• _Work order_
Starting with the line that holds "red_toothbrush 327 143", repeat each line through the last one below, exactly. Pictures stay out.

(Beginning of Records for the exercise)

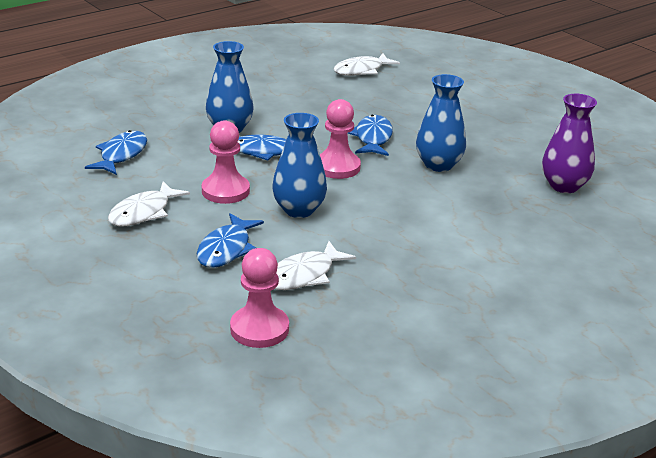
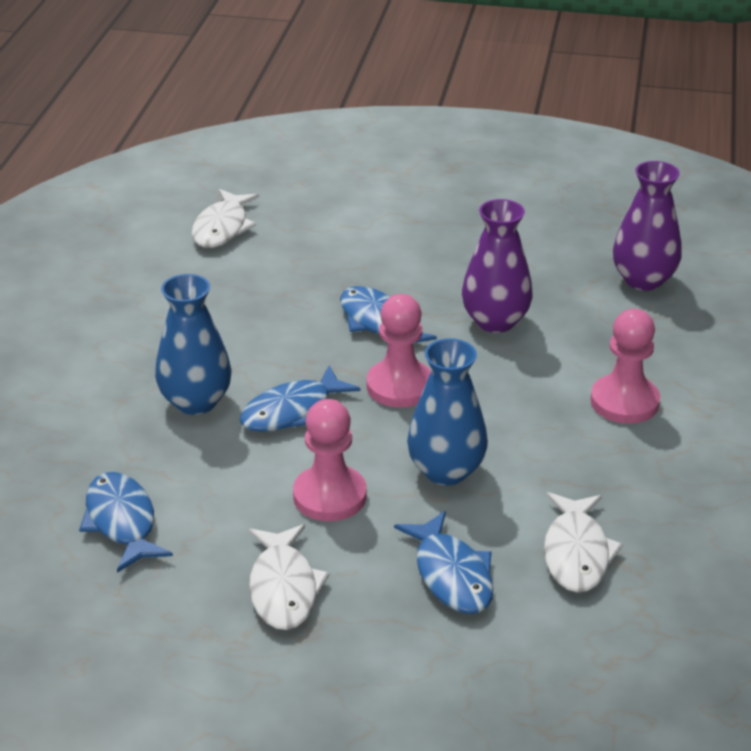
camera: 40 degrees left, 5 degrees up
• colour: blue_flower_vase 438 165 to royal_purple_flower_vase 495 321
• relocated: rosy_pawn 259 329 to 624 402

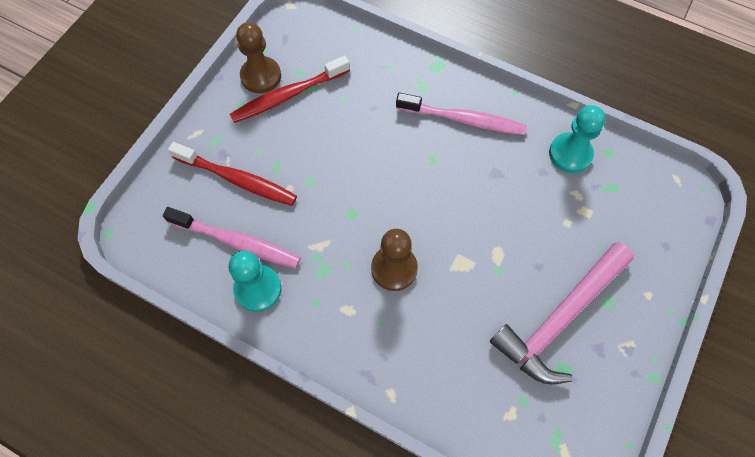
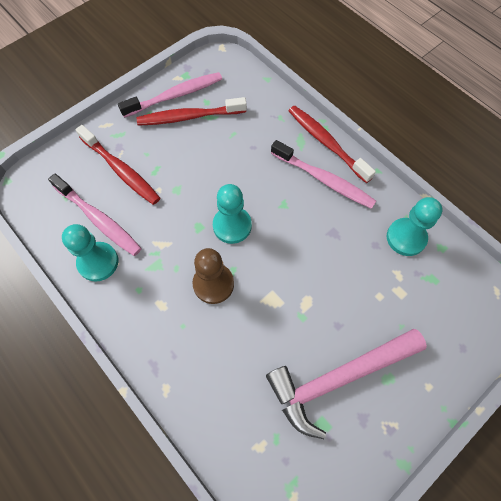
camera: 20 degrees right, 0 degrees up
• exchanged: russet_pawn 261 76 to rosy_toothbrush 175 96
• appeared: teal_pawn 232 226
• appeared: red_toothbrush 327 143

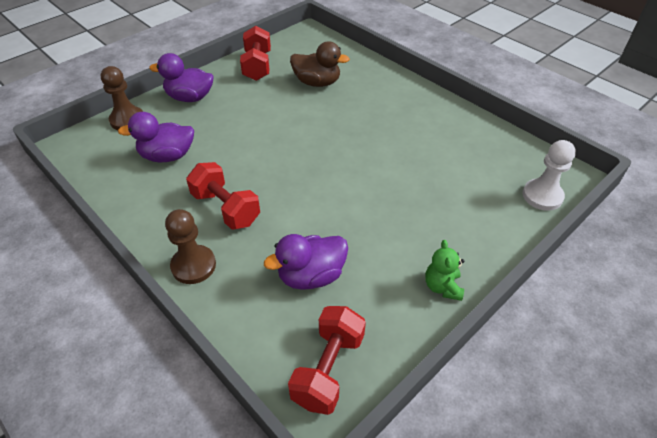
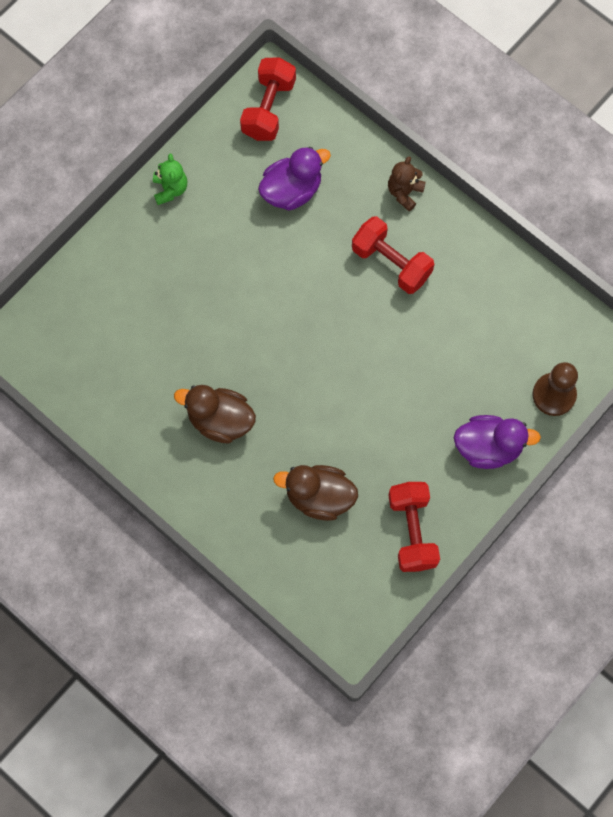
camera: 175 degrees right, 25 degrees up
• appeared: russet_toy_duck 220 420
• exchanged: russet_pawn 193 265 to russet_teddy 404 192
• missing: royal_purple_toy_duck 167 156
• missing: snow-white_pawn 542 196

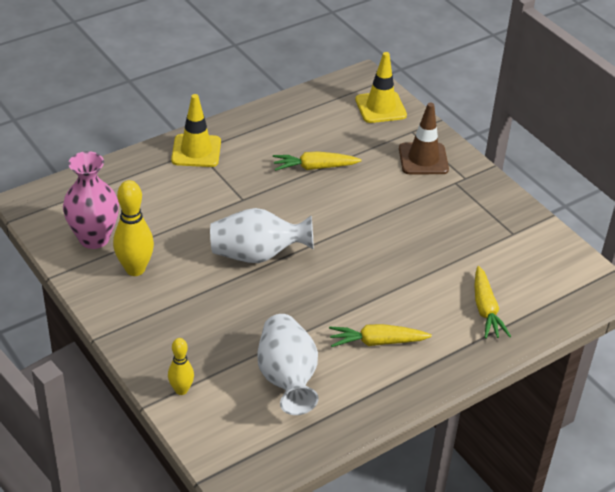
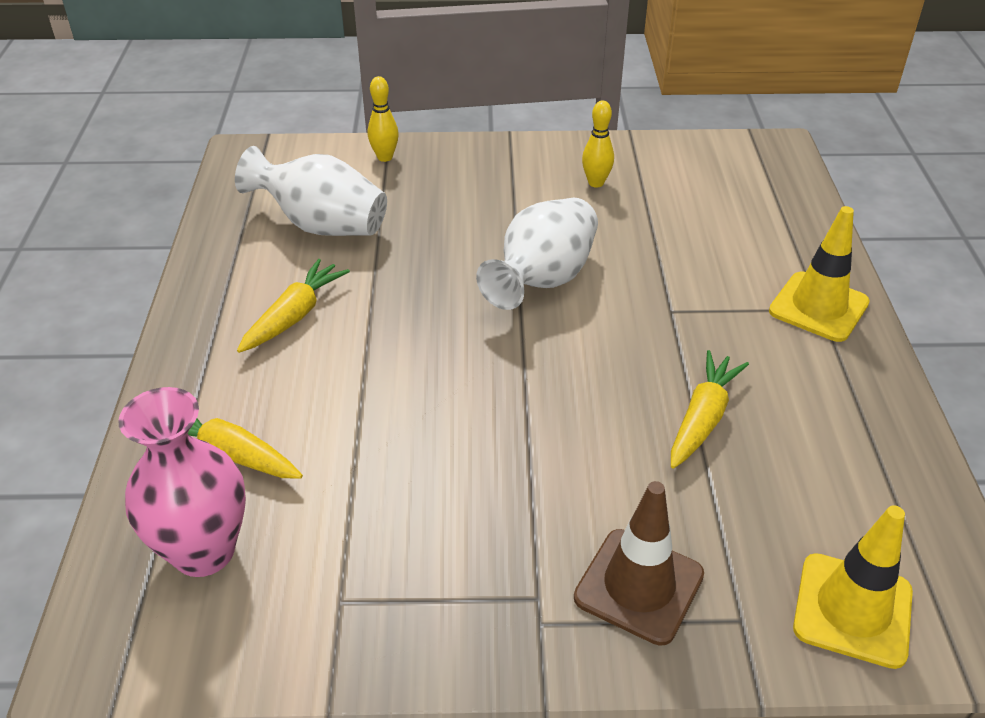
camera: 125 degrees right, 0 degrees up
• relocated: rosy_flower_vase 94 238 to 204 551
• size: golden_skittle 135 269 = 596 183 x0.60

(End of Records for the exercise)

• _Answer area_
• appeared: red_toothbrush 327 143

camera: 175 degrees right, 25 degrees up
• appeared: russet_toy_duck 220 420
• exchanged: russet_pawn 193 265 to russet_teddy 404 192
• missing: royal_purple_toy_duck 167 156
• missing: snow-white_pawn 542 196

camera: 125 degrees right, 0 degrees up
• relocated: rosy_flower_vase 94 238 to 204 551
• size: golden_skittle 135 269 = 596 183 x0.60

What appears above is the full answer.